* _TASK PROMPT_:
Repeat the records verbatim and leave the pictures out of your copy.
·····
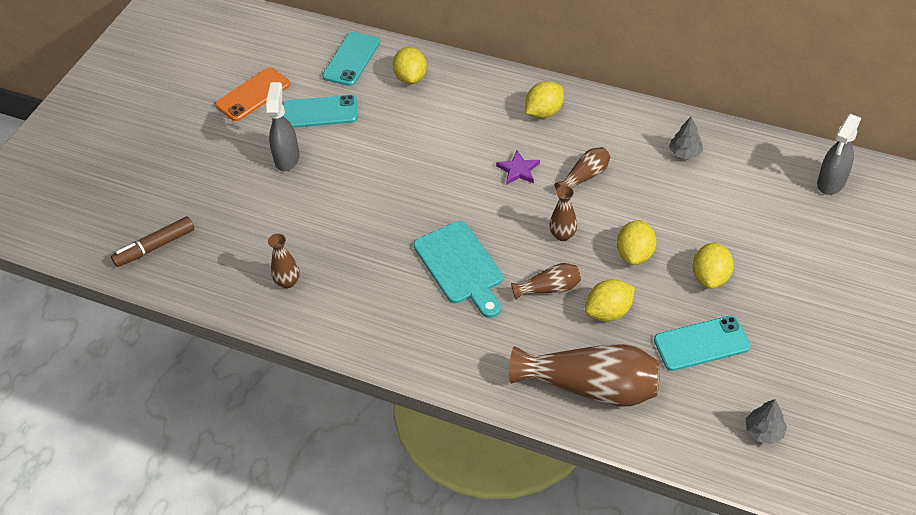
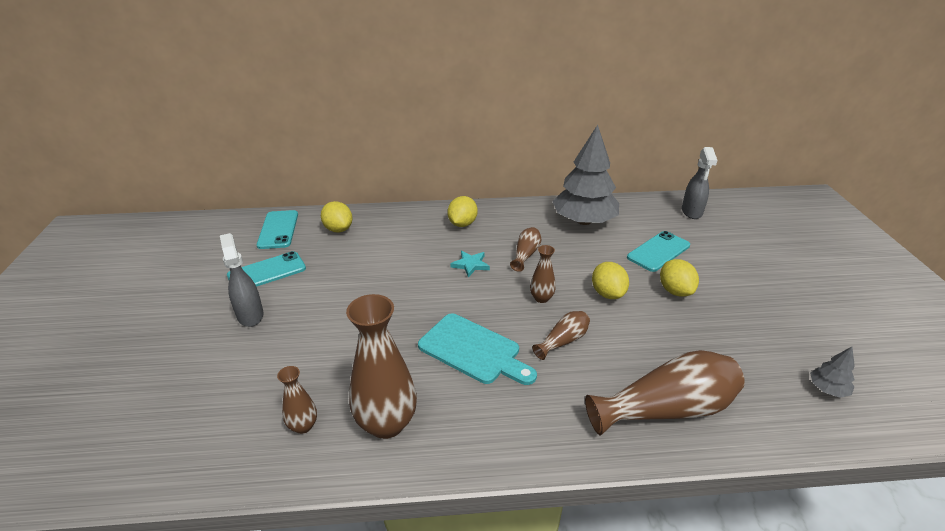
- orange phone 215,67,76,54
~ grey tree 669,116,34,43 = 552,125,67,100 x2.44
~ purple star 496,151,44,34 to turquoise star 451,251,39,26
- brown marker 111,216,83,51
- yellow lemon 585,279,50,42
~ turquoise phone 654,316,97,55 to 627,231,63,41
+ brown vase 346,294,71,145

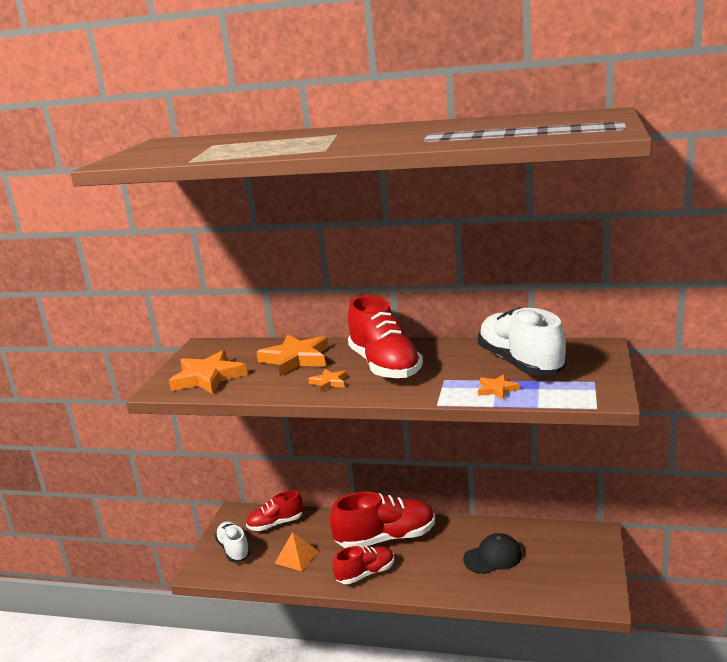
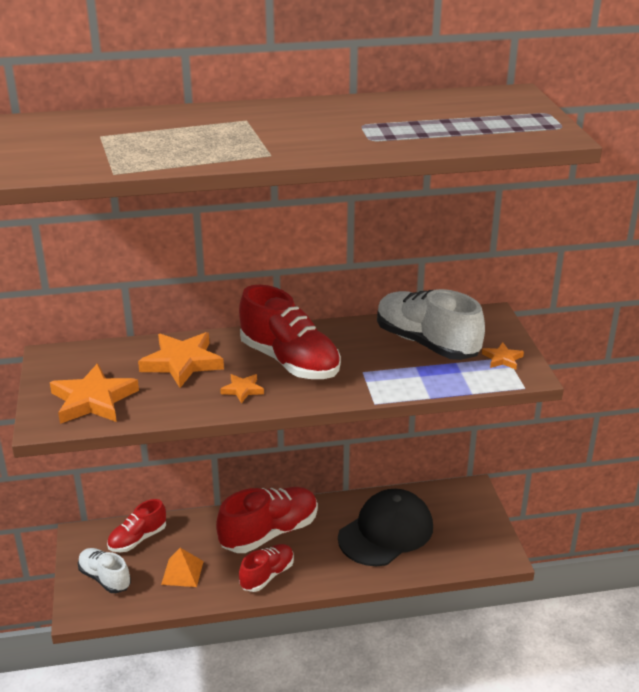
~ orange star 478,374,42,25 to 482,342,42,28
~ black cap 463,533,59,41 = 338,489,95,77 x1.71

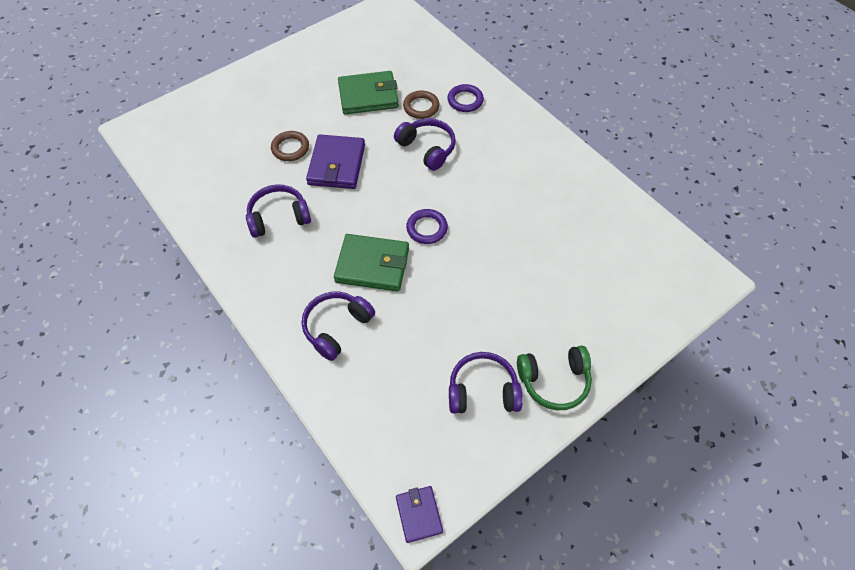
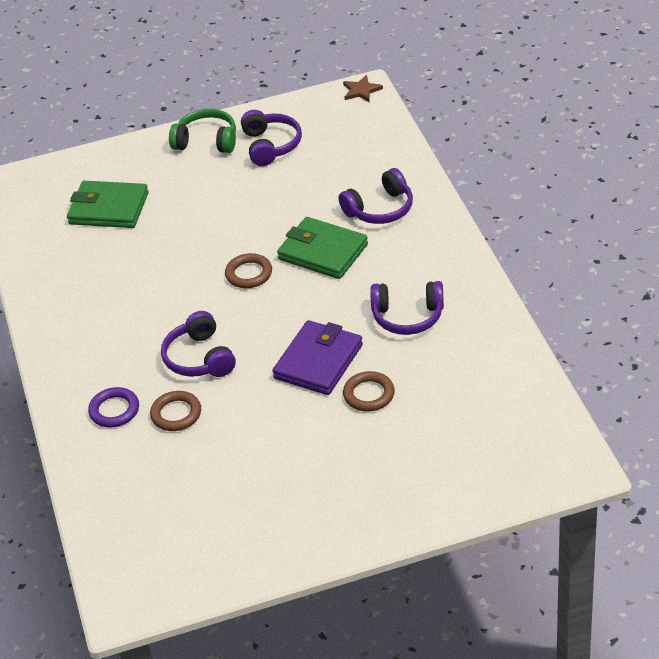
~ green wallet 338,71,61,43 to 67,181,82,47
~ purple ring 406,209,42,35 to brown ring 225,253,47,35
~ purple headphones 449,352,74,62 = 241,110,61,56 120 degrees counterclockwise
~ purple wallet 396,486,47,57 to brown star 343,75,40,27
·····
* _TASK ANSWER_:
- orange phone 215,67,76,54
~ grey tree 669,116,34,43 = 552,125,67,100 x2.44
~ purple star 496,151,44,34 to turquoise star 451,251,39,26
- brown marker 111,216,83,51
- yellow lemon 585,279,50,42
~ turquoise phone 654,316,97,55 to 627,231,63,41
+ brown vase 346,294,71,145

~ orange star 478,374,42,25 to 482,342,42,28
~ black cap 463,533,59,41 = 338,489,95,77 x1.71

~ green wallet 338,71,61,43 to 67,181,82,47
~ purple ring 406,209,42,35 to brown ring 225,253,47,35
~ purple headphones 449,352,74,62 = 241,110,61,56 120 degrees counterclockwise
~ purple wallet 396,486,47,57 to brown star 343,75,40,27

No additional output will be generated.